■ HOW TO COMPLETE THIS TASK ■
Exactly the lines from the one holding "PIR2: HC-SR505 -> AM312" through the end of the material below must be printed, nothing more, and the pictures must be dropped.

Top of EXTRACTED MATERIAL

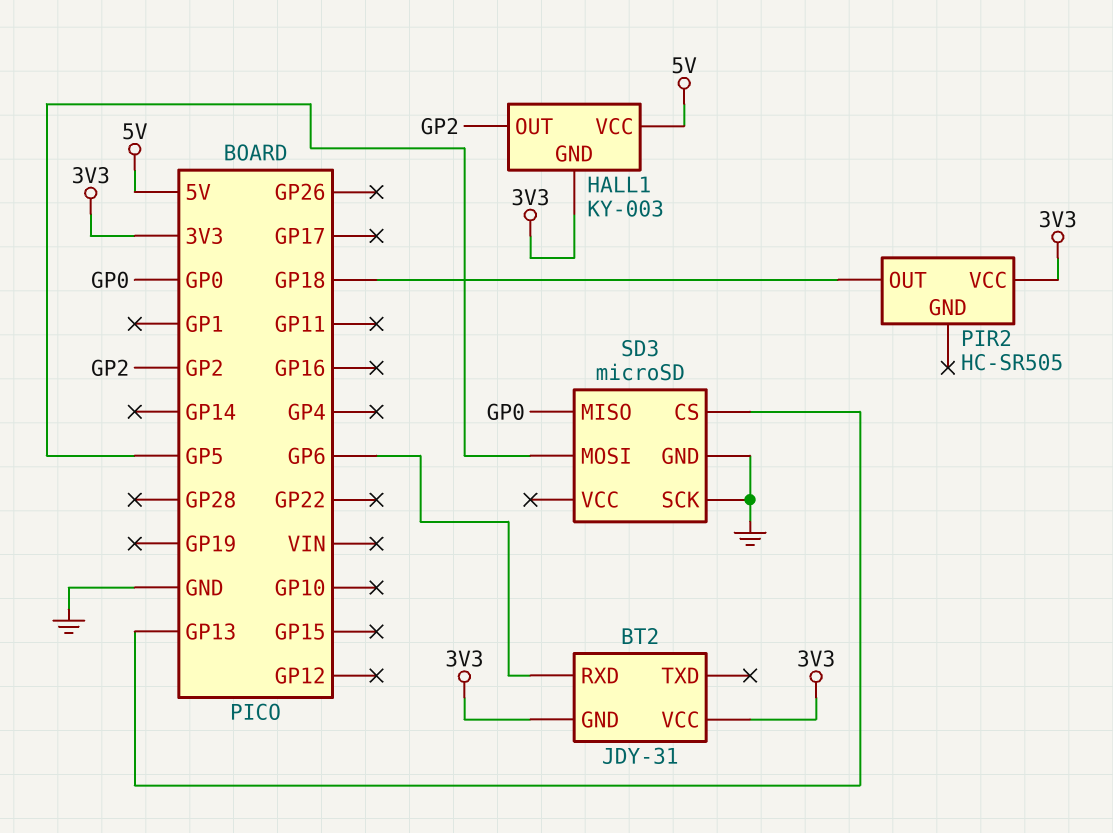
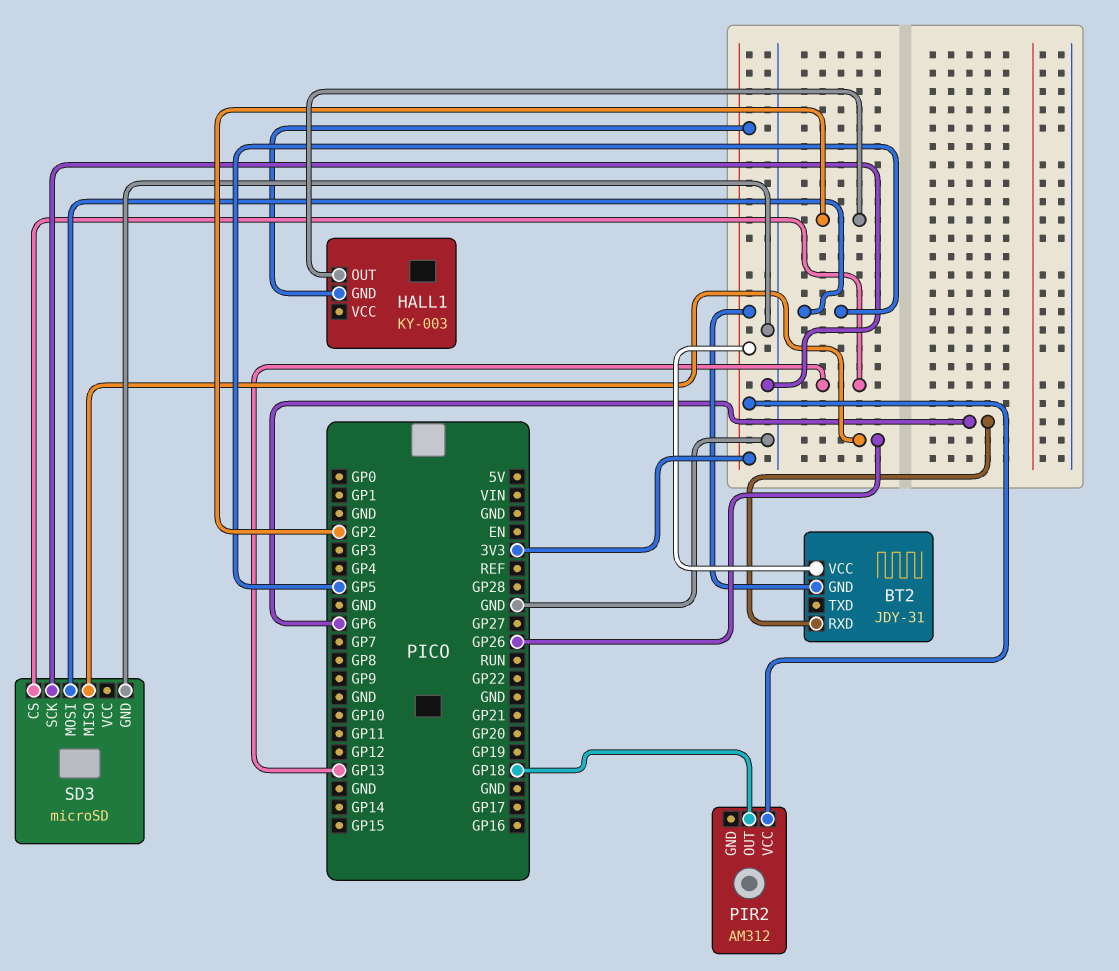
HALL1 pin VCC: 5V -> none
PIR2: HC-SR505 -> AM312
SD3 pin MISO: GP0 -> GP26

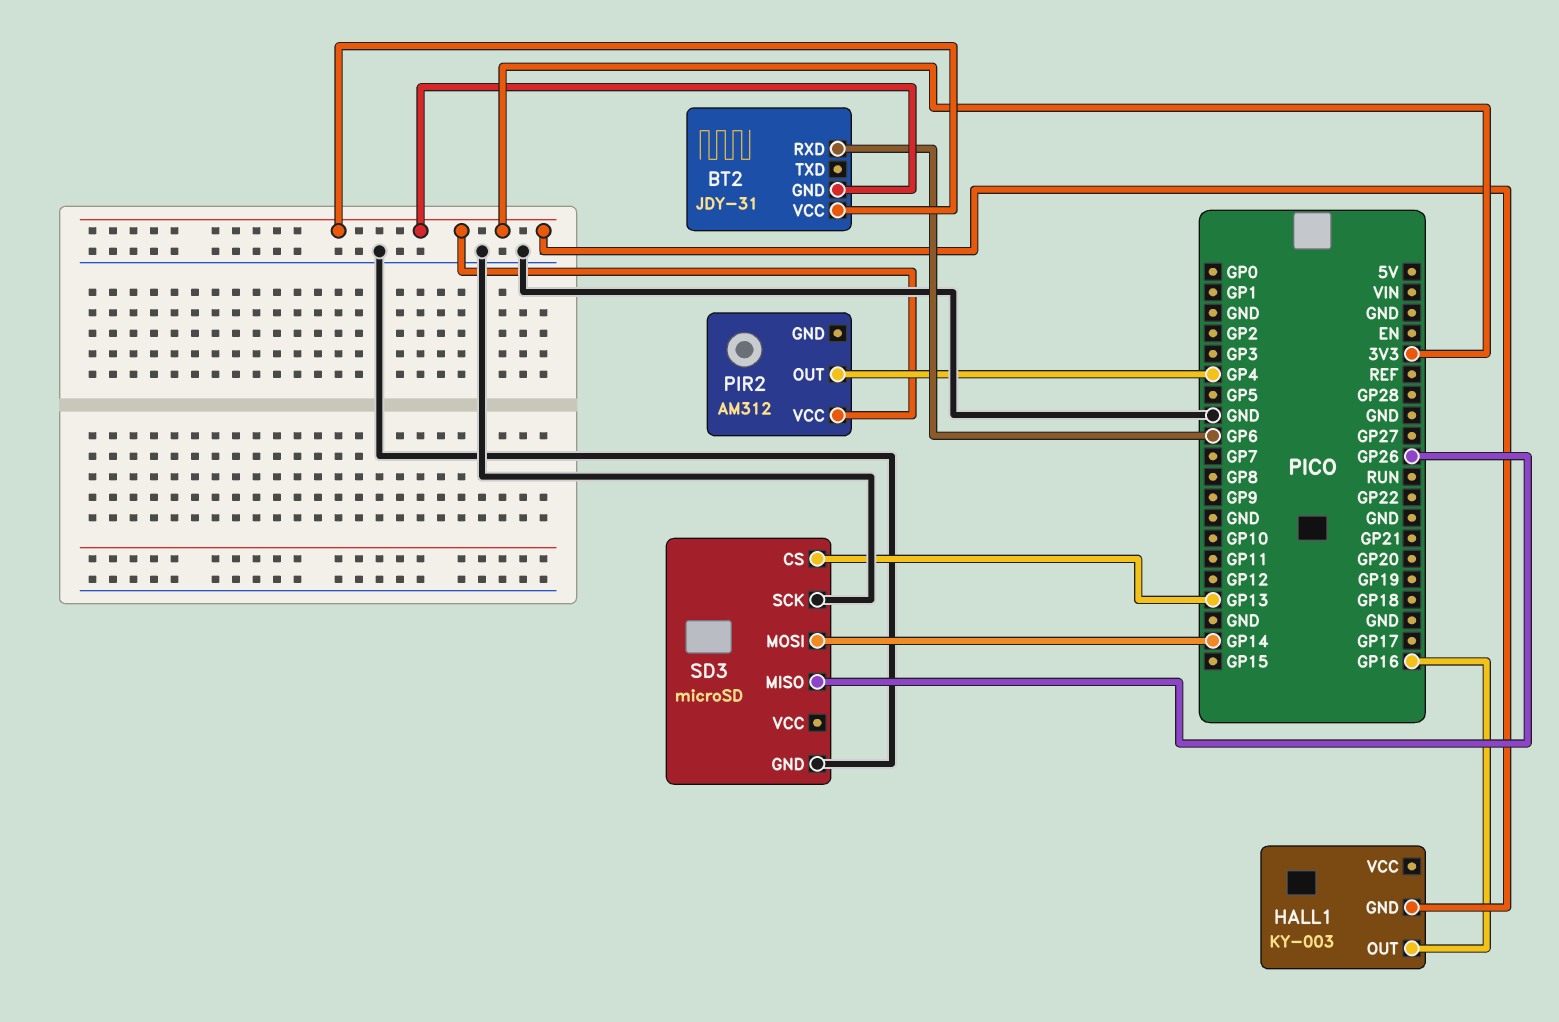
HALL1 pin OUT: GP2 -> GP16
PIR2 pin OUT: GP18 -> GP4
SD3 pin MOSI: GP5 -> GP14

Bottom of EXTRACTED MATERIAL

■ ANSWER TO THE PROBLEM ■
PIR2: HC-SR505 -> AM312
SD3 pin MISO: GP0 -> GP26

HALL1 pin OUT: GP2 -> GP16
PIR2 pin OUT: GP18 -> GP4
SD3 pin MOSI: GP5 -> GP14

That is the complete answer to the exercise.